* _Work request_
For the entries below, print exactly the lines between the line holding "brown phone: 2 -> 4" and the line holding "orange glasses: 13 -> 12", inclusive, and nothing else.

* _Data provided_
□ □ □
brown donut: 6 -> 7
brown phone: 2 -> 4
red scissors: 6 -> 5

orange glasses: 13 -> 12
□ □ □
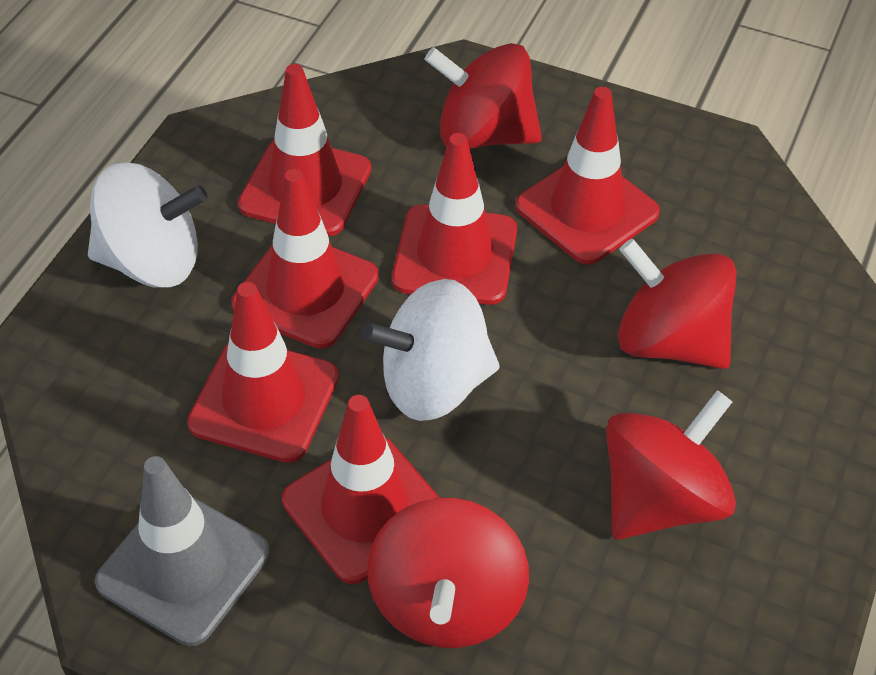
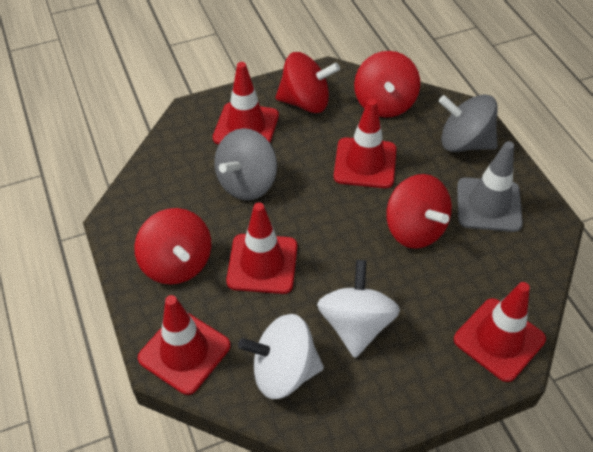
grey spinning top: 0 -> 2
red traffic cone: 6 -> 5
□ □ □
* _Response to the exercise_
brown phone: 2 -> 4
red scissors: 6 -> 5

orange glasses: 13 -> 12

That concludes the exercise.